* _Exercise data_

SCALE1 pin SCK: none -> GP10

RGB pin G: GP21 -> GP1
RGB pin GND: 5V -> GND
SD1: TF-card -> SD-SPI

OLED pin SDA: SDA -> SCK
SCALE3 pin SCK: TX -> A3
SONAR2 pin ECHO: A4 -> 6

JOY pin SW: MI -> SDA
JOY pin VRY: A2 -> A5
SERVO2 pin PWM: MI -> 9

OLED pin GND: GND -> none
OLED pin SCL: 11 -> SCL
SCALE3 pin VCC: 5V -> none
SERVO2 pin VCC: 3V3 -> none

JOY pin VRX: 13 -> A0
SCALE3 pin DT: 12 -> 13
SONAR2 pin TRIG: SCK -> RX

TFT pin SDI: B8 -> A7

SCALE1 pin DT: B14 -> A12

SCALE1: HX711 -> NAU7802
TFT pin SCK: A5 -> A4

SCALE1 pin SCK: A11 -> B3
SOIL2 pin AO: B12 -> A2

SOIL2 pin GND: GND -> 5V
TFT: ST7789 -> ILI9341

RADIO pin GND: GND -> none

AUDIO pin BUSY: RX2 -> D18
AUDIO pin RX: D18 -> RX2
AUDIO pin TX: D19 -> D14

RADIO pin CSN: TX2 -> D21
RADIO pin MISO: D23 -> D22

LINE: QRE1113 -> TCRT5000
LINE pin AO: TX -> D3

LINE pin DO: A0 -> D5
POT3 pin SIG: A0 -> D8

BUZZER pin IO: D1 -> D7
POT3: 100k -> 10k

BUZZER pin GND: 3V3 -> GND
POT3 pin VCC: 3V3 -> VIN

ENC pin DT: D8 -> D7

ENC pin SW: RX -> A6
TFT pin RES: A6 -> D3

* _Goal of the exercise_
Wherever the line holding "TFT pin SCK: A5 -> A4" falls in the entries above, copy exactly from it through the line holding "POT3 pin SIG: A0 -> D8", inclusive, and add nothing.

* _Worked solution_
TFT pin SCK: A5 -> A4

SCALE1 pin SCK: A11 -> B3
SOIL2 pin AO: B12 -> A2

SOIL2 pin GND: GND -> 5V
TFT: ST7789 -> ILI9341

RADIO pin GND: GND -> none

AUDIO pin BUSY: RX2 -> D18
AUDIO pin RX: D18 -> RX2
AUDIO pin TX: D19 -> D14

RADIO pin CSN: TX2 -> D21
RADIO pin MISO: D23 -> D22

LINE: QRE1113 -> TCRT5000
LINE pin AO: TX -> D3

LINE pin DO: A0 -> D5
POT3 pin SIG: A0 -> D8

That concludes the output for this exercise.